[Task description]: Transcribe exactly the line that contains "orange flashlight: 1 -> 2" and each line that comes after it in the material, the last line included, and nothing more.

[Source information]:
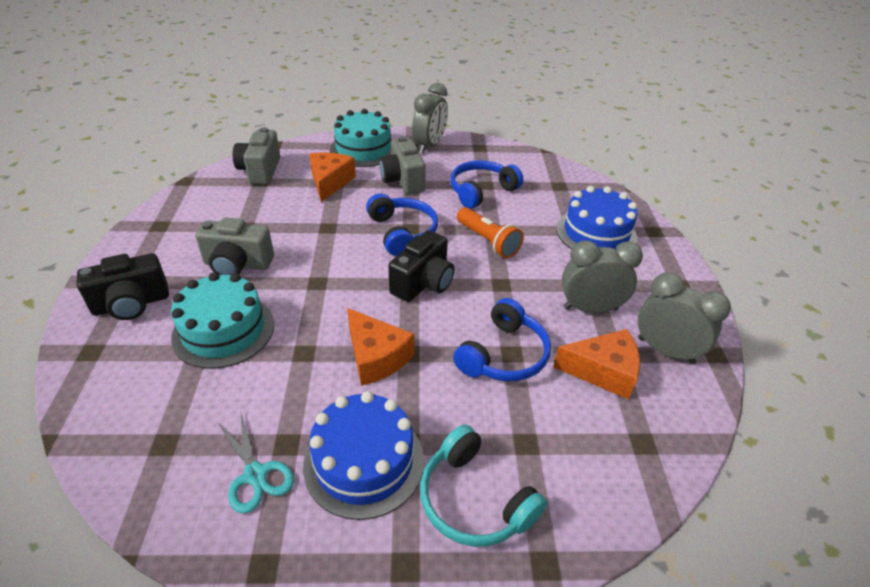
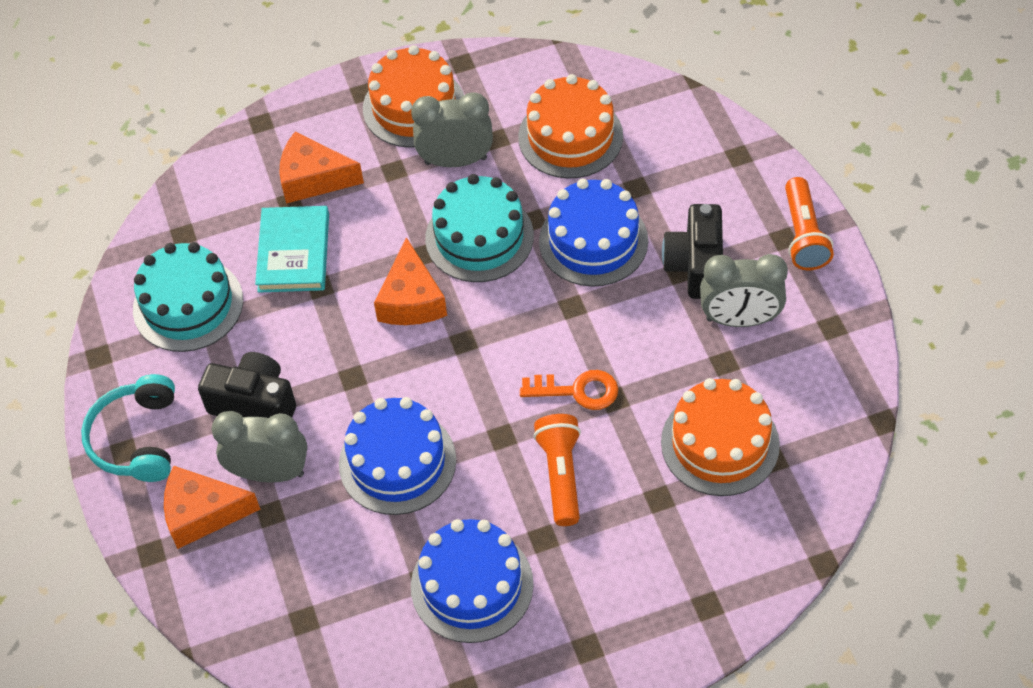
blue cake: 2 -> 3
blue headphones: 3 -> 0
grey camera: 3 -> 0
orange cake: 0 -> 3
orange flashlight: 1 -> 2
orange key: 0 -> 1
turquoise book: 0 -> 1
turquoise scissors: 1 -> 0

[Problem solution]:
orange flashlight: 1 -> 2
orange key: 0 -> 1
turquoise book: 0 -> 1
turquoise scissors: 1 -> 0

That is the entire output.